* Start Record set *

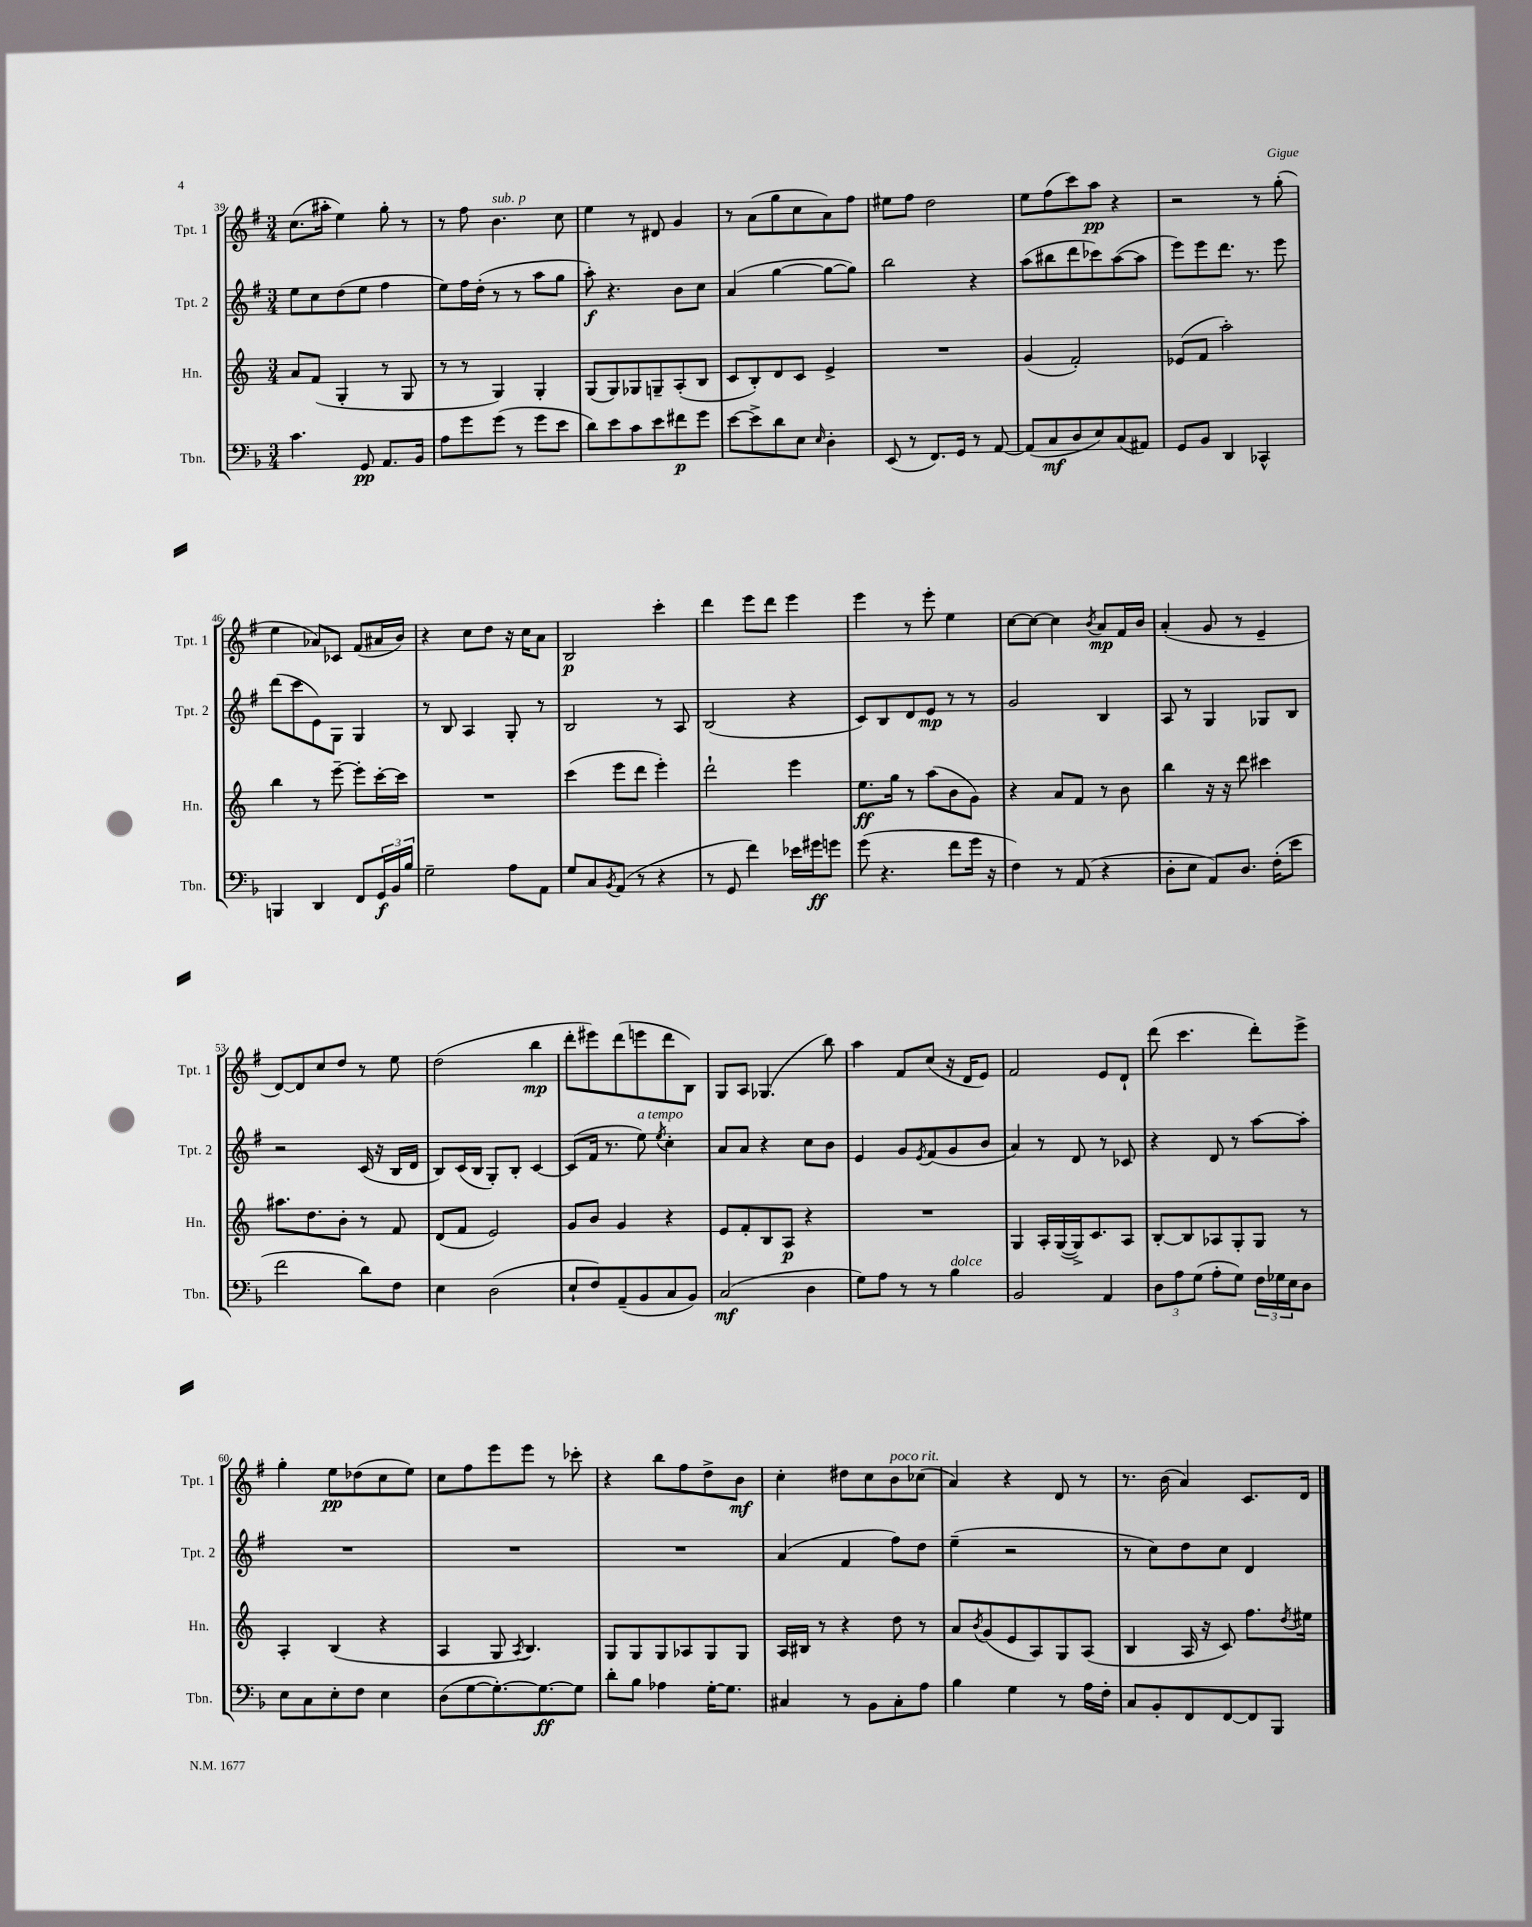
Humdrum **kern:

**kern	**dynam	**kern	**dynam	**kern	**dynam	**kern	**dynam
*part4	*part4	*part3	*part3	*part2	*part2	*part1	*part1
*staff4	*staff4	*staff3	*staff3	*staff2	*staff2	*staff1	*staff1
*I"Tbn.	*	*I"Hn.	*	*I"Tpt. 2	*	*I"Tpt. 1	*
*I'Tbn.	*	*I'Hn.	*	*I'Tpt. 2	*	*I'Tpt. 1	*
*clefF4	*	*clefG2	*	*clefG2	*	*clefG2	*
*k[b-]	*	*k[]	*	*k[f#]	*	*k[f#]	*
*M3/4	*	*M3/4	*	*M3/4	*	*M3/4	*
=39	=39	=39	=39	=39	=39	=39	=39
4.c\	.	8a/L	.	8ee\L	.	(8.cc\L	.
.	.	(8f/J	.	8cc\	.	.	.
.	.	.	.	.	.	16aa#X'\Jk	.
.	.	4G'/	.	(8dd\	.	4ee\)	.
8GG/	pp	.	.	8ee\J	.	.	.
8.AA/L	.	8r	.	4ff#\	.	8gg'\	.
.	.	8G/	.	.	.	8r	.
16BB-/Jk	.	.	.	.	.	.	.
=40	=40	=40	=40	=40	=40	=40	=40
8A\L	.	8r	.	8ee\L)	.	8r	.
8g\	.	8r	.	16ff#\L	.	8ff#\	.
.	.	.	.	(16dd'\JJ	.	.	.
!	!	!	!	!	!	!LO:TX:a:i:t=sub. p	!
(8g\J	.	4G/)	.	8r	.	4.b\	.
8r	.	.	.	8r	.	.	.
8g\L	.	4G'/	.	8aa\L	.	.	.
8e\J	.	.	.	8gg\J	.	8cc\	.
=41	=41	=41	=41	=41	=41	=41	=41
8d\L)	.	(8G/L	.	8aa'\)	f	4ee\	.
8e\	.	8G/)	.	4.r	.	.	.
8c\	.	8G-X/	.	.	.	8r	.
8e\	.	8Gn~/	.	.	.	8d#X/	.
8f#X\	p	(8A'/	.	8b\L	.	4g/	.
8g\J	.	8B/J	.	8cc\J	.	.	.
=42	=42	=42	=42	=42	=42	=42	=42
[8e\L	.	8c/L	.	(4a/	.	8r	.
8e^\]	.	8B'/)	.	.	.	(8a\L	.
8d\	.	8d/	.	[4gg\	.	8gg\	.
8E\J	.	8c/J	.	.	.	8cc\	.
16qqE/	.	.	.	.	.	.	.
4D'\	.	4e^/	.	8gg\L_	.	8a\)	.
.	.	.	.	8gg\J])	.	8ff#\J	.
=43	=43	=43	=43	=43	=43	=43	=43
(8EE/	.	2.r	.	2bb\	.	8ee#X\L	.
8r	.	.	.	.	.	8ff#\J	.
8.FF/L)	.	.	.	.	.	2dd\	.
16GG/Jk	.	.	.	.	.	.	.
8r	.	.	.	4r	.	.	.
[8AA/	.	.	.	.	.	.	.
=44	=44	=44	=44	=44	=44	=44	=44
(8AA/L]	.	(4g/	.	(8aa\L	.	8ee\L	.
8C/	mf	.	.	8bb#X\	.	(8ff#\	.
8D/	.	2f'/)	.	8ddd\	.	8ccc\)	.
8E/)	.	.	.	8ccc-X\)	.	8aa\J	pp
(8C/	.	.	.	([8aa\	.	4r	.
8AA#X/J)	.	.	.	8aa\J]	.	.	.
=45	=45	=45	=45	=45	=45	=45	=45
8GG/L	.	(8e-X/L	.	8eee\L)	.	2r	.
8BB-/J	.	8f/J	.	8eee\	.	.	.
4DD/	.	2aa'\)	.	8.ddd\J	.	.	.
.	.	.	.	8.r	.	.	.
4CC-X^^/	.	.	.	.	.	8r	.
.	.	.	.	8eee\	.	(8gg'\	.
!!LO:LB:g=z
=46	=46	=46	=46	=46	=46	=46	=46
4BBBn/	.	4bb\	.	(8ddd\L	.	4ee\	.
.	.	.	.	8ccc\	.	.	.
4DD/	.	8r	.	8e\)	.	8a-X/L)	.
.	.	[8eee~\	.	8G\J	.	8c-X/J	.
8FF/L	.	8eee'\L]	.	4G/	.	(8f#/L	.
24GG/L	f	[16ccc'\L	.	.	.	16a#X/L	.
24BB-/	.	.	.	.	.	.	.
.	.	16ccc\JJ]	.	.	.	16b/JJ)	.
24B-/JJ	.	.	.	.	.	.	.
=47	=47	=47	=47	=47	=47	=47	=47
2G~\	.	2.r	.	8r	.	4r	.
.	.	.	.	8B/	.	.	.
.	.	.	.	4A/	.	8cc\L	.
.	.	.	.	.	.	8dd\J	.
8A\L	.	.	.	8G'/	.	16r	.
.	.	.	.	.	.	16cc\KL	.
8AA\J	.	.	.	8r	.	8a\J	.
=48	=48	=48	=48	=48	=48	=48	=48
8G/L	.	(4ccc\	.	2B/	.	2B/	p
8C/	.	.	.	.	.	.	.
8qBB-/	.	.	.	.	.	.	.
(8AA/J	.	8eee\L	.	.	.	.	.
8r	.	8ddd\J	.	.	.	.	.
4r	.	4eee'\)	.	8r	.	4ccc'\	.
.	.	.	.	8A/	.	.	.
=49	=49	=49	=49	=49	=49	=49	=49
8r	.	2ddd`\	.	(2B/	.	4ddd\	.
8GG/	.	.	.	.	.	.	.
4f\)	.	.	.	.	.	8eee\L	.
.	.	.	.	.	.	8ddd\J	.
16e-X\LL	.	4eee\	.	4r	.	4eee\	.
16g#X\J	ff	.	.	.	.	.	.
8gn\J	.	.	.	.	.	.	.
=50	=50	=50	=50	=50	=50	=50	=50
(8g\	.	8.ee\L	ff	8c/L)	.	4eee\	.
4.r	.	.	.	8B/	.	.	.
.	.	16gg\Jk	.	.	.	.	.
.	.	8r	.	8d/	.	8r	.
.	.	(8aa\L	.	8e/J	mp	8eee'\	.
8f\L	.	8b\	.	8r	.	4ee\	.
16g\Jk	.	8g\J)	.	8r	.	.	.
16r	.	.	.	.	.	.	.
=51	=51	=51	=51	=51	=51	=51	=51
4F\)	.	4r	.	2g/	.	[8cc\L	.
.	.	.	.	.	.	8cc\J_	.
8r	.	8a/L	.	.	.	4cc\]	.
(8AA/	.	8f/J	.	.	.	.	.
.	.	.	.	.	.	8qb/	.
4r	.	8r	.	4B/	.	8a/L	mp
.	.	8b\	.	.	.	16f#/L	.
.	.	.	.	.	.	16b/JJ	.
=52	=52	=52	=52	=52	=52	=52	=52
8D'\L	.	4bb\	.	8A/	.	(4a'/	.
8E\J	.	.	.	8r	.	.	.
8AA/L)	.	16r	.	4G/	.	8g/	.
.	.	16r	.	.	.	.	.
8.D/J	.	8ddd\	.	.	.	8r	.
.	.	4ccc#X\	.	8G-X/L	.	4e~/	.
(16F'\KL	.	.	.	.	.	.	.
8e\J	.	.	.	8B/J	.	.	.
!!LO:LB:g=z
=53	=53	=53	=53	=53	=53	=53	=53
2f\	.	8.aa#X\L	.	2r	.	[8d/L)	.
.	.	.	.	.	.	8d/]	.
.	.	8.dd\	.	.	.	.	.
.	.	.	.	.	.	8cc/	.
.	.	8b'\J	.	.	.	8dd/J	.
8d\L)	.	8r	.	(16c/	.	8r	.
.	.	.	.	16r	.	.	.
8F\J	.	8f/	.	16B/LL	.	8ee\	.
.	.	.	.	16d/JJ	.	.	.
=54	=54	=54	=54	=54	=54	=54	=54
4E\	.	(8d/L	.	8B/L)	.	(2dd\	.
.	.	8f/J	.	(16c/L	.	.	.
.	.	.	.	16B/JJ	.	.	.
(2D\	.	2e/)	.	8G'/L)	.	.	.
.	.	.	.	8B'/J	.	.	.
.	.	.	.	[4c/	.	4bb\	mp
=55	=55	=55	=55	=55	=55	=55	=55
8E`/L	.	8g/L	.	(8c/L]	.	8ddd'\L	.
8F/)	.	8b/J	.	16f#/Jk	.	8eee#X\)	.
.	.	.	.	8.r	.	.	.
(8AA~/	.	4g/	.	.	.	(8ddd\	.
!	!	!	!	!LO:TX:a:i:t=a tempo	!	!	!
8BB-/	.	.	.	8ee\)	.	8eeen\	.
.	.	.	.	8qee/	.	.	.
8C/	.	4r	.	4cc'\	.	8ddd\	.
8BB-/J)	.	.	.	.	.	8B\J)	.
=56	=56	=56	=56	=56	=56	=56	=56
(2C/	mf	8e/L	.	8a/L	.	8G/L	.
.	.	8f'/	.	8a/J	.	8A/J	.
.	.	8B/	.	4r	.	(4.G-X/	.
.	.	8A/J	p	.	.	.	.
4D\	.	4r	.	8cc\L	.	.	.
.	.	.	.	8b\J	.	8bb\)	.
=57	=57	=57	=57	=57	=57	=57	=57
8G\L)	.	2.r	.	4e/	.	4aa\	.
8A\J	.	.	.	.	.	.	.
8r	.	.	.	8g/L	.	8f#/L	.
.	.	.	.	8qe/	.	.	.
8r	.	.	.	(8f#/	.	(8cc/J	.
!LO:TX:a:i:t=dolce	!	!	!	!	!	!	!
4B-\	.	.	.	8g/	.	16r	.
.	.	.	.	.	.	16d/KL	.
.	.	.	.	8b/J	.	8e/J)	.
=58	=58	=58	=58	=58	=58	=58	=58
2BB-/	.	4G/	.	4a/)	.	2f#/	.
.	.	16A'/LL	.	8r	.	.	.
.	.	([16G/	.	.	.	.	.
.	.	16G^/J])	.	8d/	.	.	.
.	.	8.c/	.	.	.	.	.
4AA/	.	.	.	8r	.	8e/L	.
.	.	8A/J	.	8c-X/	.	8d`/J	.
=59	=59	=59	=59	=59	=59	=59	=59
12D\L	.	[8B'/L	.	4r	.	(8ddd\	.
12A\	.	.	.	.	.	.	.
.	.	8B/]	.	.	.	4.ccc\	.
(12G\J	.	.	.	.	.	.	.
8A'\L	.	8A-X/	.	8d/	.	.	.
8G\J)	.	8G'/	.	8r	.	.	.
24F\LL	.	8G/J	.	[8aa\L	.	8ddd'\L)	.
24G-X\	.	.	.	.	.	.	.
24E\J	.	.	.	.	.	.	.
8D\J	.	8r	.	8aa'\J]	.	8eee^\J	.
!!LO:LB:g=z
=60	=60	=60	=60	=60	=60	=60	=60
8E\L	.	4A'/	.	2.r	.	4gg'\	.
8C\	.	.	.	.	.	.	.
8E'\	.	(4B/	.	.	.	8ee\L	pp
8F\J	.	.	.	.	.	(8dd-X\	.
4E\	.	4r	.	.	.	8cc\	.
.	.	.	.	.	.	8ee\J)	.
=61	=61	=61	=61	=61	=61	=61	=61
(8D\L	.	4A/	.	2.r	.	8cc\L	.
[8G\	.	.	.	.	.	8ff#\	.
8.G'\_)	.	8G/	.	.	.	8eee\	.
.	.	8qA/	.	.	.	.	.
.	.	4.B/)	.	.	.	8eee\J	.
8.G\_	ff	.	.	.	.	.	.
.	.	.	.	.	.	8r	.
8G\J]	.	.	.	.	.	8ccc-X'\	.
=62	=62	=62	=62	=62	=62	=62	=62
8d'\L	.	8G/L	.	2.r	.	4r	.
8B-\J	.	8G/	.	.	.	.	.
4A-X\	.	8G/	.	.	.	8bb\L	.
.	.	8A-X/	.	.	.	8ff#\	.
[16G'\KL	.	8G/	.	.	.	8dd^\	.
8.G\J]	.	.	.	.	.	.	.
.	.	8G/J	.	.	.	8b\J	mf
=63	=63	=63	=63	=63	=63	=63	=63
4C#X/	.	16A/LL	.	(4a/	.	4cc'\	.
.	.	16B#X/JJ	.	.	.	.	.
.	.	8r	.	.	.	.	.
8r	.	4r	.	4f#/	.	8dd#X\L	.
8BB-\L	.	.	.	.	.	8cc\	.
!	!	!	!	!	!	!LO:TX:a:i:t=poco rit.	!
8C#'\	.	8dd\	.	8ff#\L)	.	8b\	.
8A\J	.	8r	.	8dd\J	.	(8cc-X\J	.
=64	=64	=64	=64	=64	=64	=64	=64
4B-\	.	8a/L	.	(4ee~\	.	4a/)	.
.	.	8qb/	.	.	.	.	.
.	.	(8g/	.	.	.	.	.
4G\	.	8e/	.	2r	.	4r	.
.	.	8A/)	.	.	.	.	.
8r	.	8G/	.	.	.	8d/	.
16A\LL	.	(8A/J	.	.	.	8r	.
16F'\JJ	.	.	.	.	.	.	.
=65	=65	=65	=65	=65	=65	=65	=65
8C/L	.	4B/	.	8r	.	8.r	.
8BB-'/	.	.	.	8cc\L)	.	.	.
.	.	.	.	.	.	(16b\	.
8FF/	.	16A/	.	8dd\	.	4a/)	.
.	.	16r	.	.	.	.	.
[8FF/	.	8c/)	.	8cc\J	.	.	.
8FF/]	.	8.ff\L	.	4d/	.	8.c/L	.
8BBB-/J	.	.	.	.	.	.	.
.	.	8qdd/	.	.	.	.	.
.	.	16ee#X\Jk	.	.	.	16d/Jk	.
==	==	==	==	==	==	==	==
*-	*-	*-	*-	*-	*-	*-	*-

* End Record set *

**Instructions to follow**
List each line of the material above that contains the string "kern".

**Solution to this problem**
Humdrum **kern:
**kern	**dynam	**kern	**dynam	**kern	**dynam	**kern	**dynam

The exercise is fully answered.